■ **EXERCISE DATA**
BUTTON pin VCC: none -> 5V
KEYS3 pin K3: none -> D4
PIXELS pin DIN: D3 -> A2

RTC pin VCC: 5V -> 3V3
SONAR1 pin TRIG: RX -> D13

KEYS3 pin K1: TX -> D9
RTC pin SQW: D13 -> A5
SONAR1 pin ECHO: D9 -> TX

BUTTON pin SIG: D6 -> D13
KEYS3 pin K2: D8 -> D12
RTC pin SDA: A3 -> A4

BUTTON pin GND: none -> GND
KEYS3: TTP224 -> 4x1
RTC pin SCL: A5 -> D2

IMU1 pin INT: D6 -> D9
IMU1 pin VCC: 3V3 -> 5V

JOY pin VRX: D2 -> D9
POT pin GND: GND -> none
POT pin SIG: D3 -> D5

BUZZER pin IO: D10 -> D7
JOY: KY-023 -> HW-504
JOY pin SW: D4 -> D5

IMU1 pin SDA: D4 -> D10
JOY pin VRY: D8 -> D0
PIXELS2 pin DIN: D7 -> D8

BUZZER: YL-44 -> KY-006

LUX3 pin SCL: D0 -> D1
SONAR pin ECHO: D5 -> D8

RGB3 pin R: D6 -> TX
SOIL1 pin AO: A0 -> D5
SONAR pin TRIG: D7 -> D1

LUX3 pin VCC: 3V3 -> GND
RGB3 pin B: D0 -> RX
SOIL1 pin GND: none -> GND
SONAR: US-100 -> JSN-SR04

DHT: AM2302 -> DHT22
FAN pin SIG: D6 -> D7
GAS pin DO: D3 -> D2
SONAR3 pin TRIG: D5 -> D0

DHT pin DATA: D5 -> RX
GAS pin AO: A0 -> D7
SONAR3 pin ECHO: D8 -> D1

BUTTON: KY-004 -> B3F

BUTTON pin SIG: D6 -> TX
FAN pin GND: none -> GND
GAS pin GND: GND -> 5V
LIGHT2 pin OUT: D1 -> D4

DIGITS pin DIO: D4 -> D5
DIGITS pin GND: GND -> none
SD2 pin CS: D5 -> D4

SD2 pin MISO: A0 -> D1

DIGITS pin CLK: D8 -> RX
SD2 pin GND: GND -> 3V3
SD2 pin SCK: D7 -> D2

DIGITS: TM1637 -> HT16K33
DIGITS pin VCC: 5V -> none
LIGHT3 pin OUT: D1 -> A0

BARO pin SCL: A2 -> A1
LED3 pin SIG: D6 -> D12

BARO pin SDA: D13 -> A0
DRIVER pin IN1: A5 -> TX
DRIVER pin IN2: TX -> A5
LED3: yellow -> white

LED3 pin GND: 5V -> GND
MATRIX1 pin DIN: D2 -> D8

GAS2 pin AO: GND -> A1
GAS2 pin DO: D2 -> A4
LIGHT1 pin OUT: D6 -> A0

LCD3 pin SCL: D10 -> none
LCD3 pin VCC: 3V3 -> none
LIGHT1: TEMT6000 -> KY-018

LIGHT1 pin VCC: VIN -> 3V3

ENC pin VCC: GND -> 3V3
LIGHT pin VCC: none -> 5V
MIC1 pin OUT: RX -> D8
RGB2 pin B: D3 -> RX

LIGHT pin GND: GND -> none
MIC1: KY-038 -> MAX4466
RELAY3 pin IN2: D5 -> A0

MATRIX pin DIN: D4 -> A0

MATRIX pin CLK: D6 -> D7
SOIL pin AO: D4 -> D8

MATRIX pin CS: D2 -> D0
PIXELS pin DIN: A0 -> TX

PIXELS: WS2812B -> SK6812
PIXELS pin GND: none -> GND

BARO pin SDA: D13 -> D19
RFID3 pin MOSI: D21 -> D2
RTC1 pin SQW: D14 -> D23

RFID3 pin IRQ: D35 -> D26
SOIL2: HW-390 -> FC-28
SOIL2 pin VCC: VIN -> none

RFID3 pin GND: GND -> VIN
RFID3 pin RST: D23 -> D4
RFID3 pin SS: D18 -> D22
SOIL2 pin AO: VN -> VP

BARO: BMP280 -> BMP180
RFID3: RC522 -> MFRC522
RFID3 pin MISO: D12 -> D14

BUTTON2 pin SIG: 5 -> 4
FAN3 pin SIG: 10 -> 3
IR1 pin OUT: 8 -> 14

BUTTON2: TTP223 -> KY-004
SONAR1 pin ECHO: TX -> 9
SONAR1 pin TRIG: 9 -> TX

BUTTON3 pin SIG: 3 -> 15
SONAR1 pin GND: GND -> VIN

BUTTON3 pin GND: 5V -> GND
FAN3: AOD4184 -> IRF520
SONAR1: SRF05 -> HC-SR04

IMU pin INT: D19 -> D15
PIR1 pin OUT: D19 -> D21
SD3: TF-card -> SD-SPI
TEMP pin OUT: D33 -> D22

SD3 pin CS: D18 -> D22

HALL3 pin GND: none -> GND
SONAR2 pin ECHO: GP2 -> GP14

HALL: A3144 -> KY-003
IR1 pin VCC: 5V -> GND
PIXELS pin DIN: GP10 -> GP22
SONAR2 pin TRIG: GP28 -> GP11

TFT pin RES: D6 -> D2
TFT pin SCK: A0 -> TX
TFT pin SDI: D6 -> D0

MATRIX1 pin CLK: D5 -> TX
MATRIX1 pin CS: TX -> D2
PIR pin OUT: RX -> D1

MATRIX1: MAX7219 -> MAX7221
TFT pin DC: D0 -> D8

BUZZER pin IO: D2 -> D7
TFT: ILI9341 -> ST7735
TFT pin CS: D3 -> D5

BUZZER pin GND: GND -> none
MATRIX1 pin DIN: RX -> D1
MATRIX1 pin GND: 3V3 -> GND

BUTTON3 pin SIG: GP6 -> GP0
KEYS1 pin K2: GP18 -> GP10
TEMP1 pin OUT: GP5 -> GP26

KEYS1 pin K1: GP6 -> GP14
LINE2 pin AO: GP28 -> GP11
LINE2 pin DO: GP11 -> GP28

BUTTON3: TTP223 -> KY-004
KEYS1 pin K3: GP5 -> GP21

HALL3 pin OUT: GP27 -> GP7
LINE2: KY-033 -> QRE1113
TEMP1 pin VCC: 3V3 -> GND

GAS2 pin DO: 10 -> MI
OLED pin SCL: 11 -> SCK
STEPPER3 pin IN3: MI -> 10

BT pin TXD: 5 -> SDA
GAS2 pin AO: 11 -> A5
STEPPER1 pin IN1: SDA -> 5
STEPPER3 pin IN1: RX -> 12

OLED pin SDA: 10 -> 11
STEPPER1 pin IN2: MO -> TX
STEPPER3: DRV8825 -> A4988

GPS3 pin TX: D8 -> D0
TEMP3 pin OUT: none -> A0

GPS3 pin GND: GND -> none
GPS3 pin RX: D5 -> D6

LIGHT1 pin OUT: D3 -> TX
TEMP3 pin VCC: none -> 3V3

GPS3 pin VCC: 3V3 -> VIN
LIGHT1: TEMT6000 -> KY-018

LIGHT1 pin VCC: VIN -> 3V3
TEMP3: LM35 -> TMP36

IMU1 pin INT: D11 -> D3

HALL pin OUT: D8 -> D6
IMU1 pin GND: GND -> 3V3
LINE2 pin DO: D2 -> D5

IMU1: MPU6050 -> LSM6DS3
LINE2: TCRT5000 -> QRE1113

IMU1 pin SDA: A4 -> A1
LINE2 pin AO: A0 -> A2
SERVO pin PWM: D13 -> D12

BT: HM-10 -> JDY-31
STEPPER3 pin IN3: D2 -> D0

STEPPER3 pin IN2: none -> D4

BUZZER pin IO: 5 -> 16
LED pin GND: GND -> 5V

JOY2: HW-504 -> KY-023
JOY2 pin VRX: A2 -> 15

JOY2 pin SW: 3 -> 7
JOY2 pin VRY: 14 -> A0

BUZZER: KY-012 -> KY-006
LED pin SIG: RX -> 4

■ **EXERCISE REQUIREMENTS**
Look above for the line holding "RTC pin SCL: A5 -> D2" and the line holding "JOY pin VRY: D8 -> D0". Retype both, and every line between them, word for word and nothing else.

■ **FINAL ANSWER**
RTC pin SCL: A5 -> D2

IMU1 pin INT: D6 -> D9
IMU1 pin VCC: 3V3 -> 5V

JOY pin VRX: D2 -> D9
POT pin GND: GND -> none
POT pin SIG: D3 -> D5

BUZZER pin IO: D10 -> D7
JOY: KY-023 -> HW-504
JOY pin SW: D4 -> D5

IMU1 pin SDA: D4 -> D10
JOY pin VRY: D8 -> D0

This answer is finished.